◆ EXERCISE INSTRUCTIONS
Reproduce exactly the line with "C2: 680nF (PULSE, VB2) -> 1nF (PULSE, VB2)" and all the lines beneath it, stopping only at the end of the material.

◆ TASK INPUT
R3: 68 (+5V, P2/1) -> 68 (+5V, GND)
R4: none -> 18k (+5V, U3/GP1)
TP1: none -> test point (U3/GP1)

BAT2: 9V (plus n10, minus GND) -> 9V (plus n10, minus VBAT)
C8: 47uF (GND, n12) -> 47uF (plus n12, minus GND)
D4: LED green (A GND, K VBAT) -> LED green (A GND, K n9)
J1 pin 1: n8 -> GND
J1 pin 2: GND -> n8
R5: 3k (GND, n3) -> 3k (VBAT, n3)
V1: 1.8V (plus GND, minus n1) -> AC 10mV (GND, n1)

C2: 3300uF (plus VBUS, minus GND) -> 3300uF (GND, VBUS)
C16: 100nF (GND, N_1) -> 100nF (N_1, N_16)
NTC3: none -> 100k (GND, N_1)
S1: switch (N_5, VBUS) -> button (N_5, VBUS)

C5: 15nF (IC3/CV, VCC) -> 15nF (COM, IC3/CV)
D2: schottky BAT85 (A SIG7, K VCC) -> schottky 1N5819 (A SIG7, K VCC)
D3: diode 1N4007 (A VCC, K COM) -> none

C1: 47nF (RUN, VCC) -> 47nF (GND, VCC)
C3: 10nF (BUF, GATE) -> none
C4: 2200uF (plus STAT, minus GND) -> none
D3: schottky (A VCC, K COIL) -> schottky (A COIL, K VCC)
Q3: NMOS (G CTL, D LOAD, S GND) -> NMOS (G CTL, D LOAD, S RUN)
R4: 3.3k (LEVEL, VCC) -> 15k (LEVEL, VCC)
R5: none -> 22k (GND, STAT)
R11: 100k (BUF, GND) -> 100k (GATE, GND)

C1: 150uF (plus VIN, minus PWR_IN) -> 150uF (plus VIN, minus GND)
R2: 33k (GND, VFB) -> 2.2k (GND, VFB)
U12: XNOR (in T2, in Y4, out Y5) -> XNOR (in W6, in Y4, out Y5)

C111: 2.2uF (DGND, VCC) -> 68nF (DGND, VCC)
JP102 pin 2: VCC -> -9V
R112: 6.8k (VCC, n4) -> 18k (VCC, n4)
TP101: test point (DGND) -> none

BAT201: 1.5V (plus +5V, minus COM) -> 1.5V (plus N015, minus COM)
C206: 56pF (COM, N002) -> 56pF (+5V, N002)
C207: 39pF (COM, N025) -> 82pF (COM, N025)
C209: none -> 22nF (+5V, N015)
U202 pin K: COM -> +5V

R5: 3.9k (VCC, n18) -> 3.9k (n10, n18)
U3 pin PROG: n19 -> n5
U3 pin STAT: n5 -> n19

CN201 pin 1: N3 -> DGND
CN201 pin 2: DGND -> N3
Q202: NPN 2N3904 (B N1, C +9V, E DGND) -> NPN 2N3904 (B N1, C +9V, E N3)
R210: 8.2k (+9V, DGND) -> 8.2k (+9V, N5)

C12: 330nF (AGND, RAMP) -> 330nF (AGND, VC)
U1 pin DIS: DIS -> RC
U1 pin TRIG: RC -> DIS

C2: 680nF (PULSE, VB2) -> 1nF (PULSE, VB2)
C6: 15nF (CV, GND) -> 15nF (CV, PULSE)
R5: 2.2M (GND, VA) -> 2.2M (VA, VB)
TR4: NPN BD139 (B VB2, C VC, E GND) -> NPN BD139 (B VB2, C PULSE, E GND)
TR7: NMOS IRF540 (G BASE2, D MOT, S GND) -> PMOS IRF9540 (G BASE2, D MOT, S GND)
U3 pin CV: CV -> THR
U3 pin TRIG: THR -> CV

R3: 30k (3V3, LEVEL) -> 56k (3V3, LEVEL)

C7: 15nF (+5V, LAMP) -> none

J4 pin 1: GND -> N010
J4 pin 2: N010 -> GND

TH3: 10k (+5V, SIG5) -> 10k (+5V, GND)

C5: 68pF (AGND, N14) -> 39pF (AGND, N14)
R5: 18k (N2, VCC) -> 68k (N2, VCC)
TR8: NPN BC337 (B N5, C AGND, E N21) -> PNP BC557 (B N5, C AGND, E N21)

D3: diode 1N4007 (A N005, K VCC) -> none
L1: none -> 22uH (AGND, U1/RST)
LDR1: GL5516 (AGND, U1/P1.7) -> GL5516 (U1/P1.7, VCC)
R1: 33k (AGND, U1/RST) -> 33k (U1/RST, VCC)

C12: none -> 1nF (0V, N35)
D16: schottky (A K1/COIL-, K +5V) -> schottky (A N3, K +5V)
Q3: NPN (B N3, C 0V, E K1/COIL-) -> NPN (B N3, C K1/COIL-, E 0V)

◆ WRITTEN RESPONSE
C2: 680nF (PULSE, VB2) -> 1nF (PULSE, VB2)
C6: 15nF (CV, GND) -> 15nF (CV, PULSE)
R5: 2.2M (GND, VA) -> 2.2M (VA, VB)
TR4: NPN BD139 (B VB2, C VC, E GND) -> NPN BD139 (B VB2, C PULSE, E GND)
TR7: NMOS IRF540 (G BASE2, D MOT, S GND) -> PMOS IRF9540 (G BASE2, D MOT, S GND)
U3 pin CV: CV -> THR
U3 pin TRIG: THR -> CV

R3: 30k (3V3, LEVEL) -> 56k (3V3, LEVEL)

C7: 15nF (+5V, LAMP) -> none

J4 pin 1: GND -> N010
J4 pin 2: N010 -> GND

TH3: 10k (+5V, SIG5) -> 10k (+5V, GND)

C5: 68pF (AGND, N14) -> 39pF (AGND, N14)
R5: 18k (N2, VCC) -> 68k (N2, VCC)
TR8: NPN BC337 (B N5, C AGND, E N21) -> PNP BC557 (B N5, C AGND, E N21)

D3: diode 1N4007 (A N005, K VCC) -> none
L1: none -> 22uH (AGND, U1/RST)
LDR1: GL5516 (AGND, U1/P1.7) -> GL5516 (U1/P1.7, VCC)
R1: 33k (AGND, U1/RST) -> 33k (U1/RST, VCC)

C12: none -> 1nF (0V, N35)
D16: schottky (A K1/COIL-, K +5V) -> schottky (A N3, K +5V)
Q3: NPN (B N3, C 0V, E K1/COIL-) -> NPN (B N3, C K1/COIL-, E 0V)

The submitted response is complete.